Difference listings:
☆ ☆ ☆ ☆

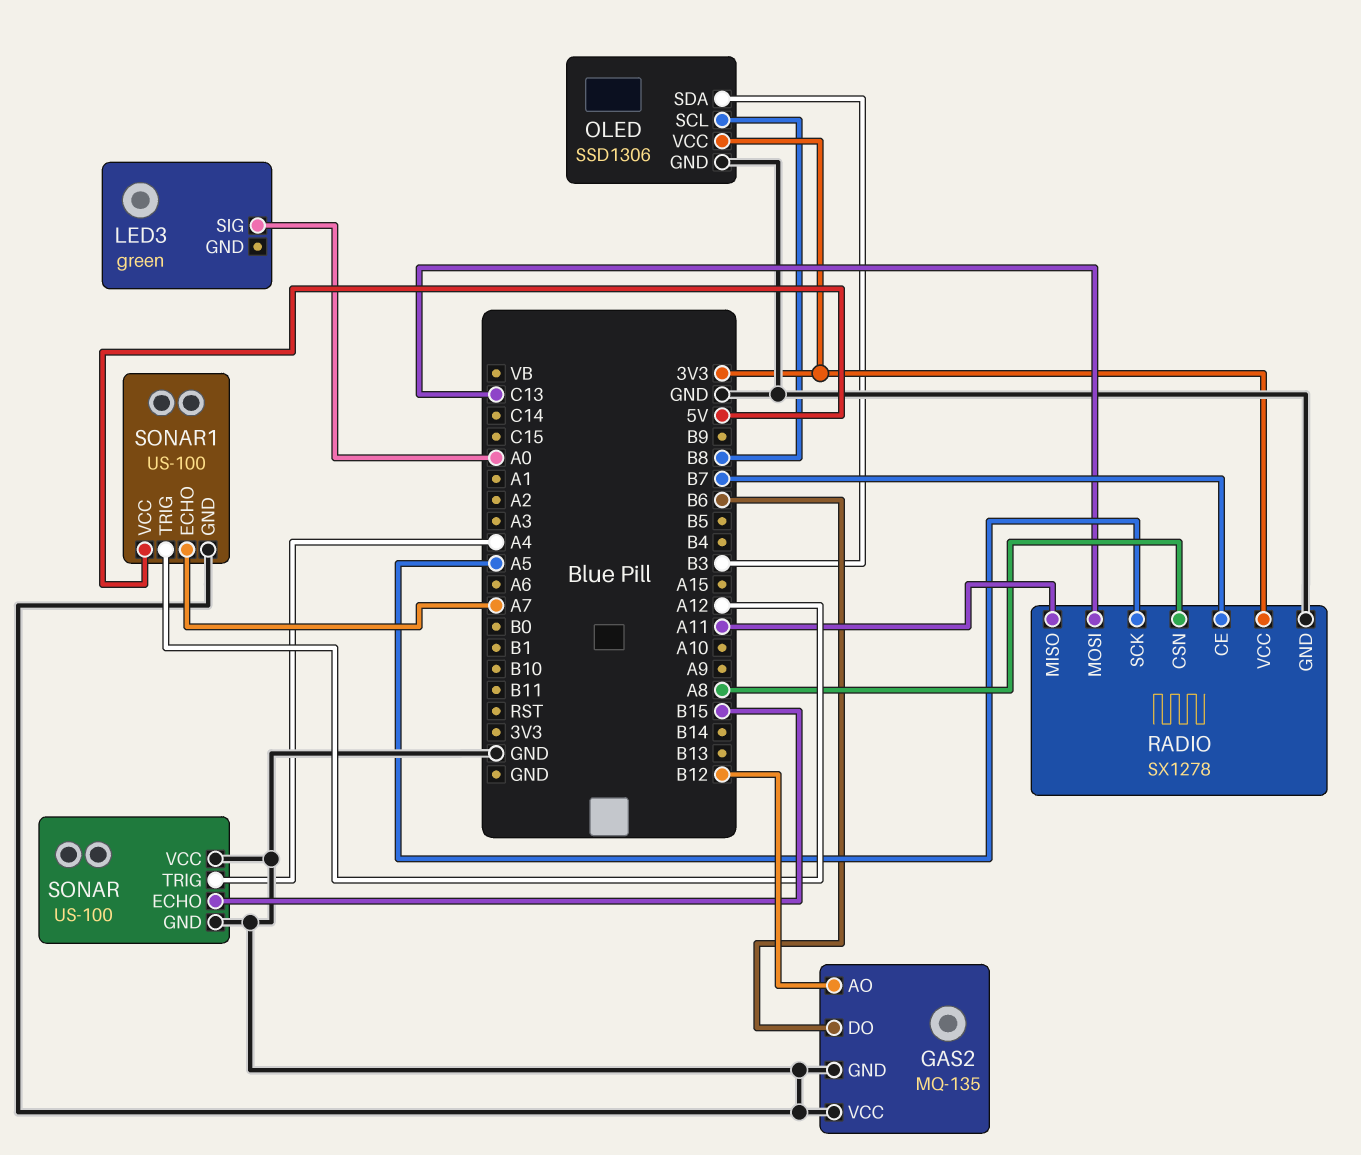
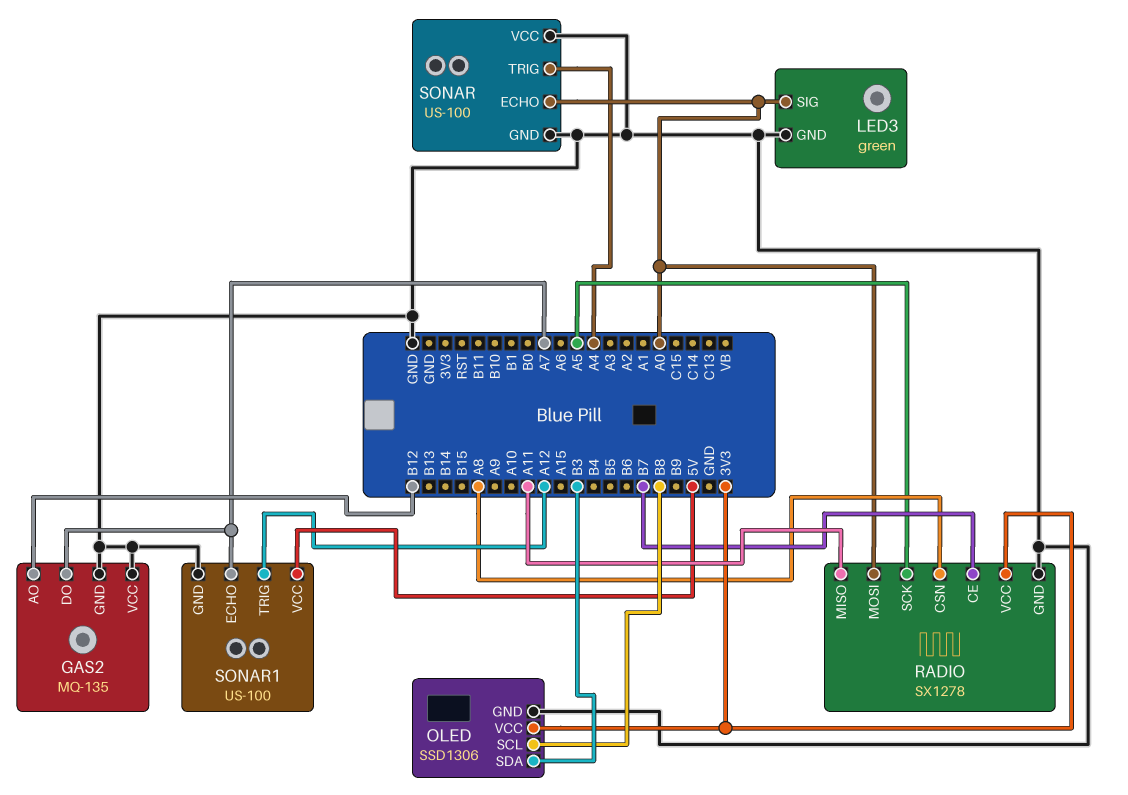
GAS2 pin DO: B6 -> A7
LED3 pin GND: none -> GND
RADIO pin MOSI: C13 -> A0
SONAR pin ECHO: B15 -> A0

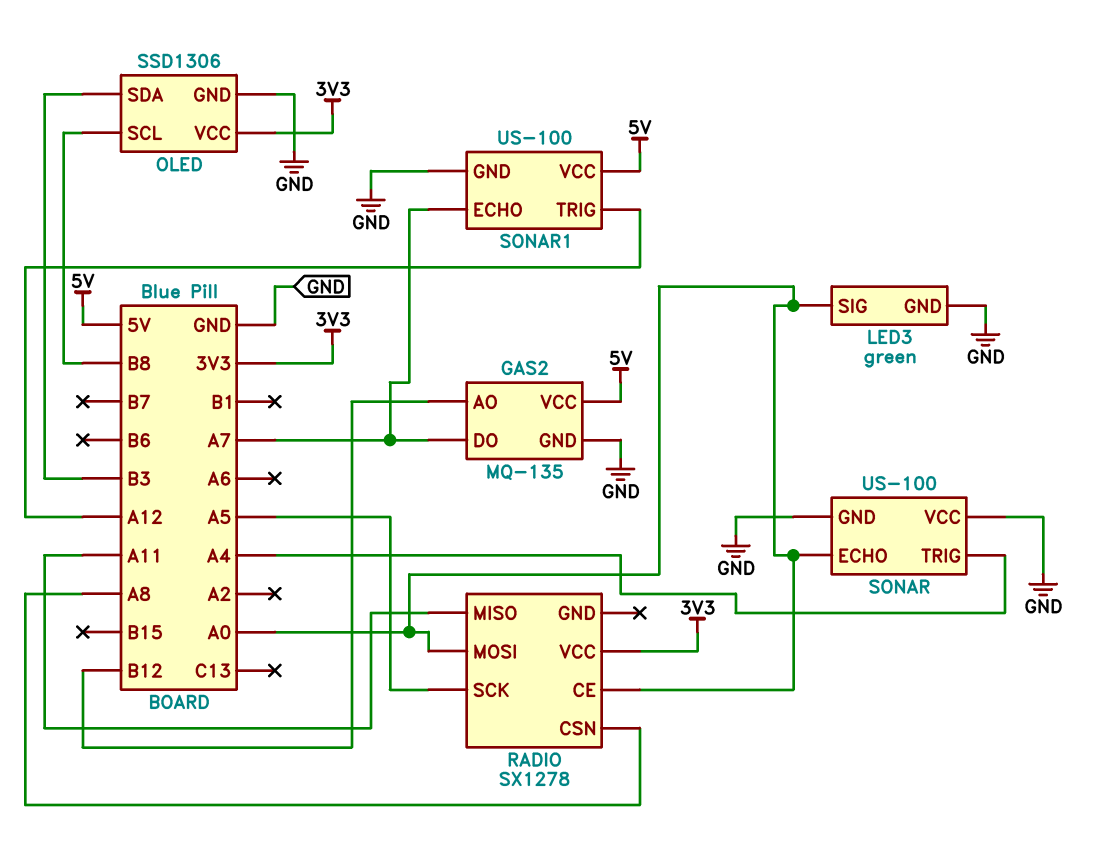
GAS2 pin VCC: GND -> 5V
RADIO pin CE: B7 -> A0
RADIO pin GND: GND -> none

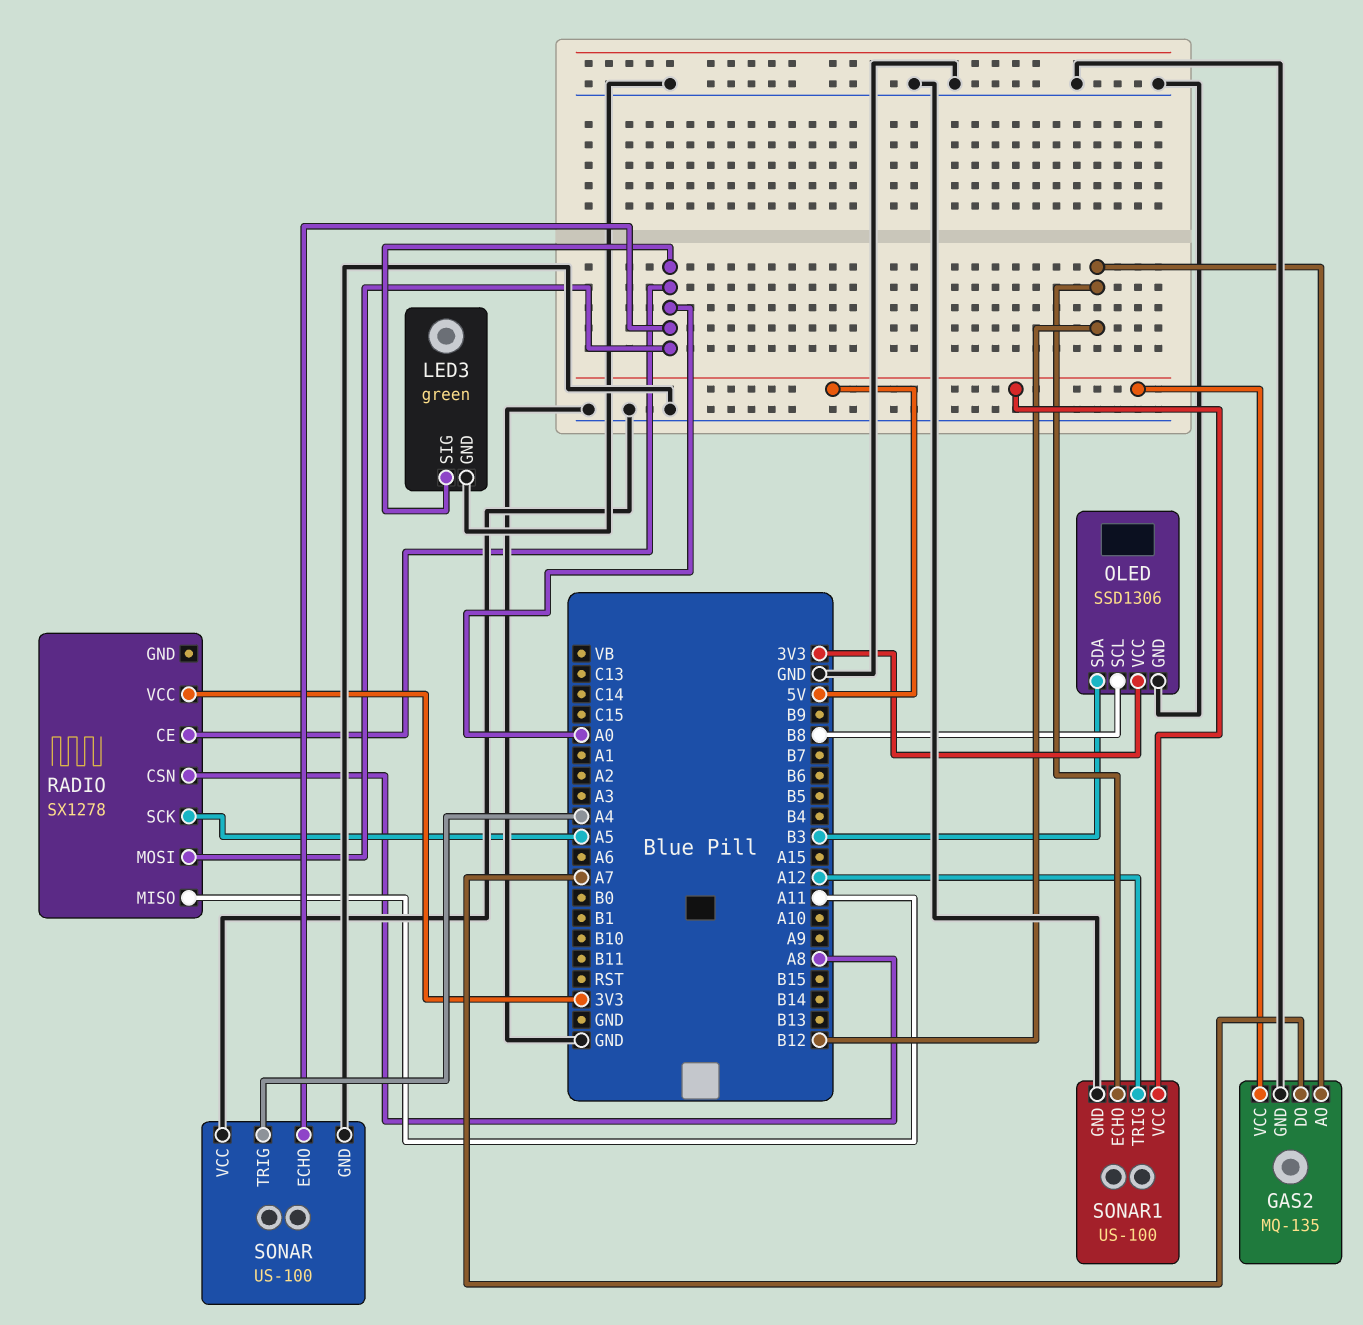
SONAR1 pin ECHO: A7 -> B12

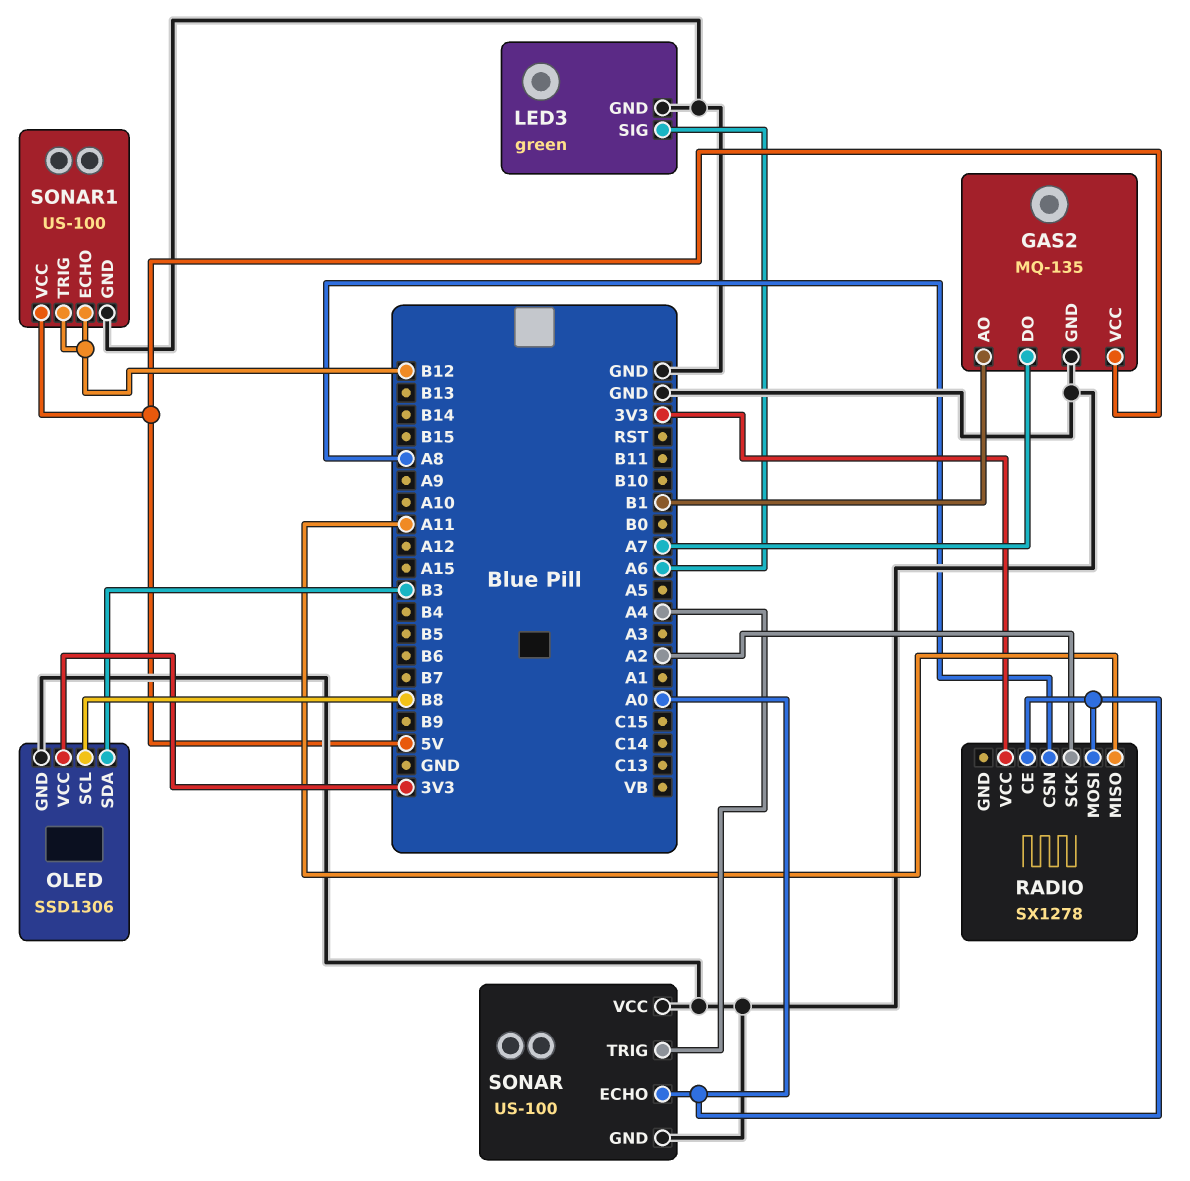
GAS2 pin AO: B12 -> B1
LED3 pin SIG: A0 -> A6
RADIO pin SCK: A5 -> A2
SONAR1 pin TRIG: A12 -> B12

☆ ☆ ☆ ☆

About this task: Please retype exactly the lines from the one containing "RADIO pin CE: B7 -> A0" through the last line of the records, both included, leaving out every picture.

Expected output:
RADIO pin CE: B7 -> A0
RADIO pin GND: GND -> none

SONAR1 pin ECHO: A7 -> B12

GAS2 pin AO: B12 -> B1
LED3 pin SIG: A0 -> A6
RADIO pin SCK: A5 -> A2
SONAR1 pin TRIG: A12 -> B12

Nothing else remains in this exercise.